START Data under study
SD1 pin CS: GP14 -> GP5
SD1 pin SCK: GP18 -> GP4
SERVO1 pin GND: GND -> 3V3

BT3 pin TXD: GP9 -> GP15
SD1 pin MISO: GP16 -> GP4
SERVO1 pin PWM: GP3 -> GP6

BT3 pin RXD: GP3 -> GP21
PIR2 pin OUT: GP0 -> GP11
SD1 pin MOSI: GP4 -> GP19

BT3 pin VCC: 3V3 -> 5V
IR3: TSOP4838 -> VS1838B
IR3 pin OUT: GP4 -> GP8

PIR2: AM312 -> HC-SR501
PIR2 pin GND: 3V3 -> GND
END Data under study
Reproduce the whole listing so that each line matches the original exactly.

* **Result of the exercise**:
SD1 pin CS: GP14 -> GP5
SD1 pin SCK: GP18 -> GP4
SERVO1 pin GND: GND -> 3V3

BT3 pin TXD: GP9 -> GP15
SD1 pin MISO: GP16 -> GP4
SERVO1 pin PWM: GP3 -> GP6

BT3 pin RXD: GP3 -> GP21
PIR2 pin OUT: GP0 -> GP11
SD1 pin MOSI: GP4 -> GP19

BT3 pin VCC: 3V3 -> 5V
IR3: TSOP4838 -> VS1838B
IR3 pin OUT: GP4 -> GP8

PIR2: AM312 -> HC-SR501
PIR2 pin GND: 3V3 -> GND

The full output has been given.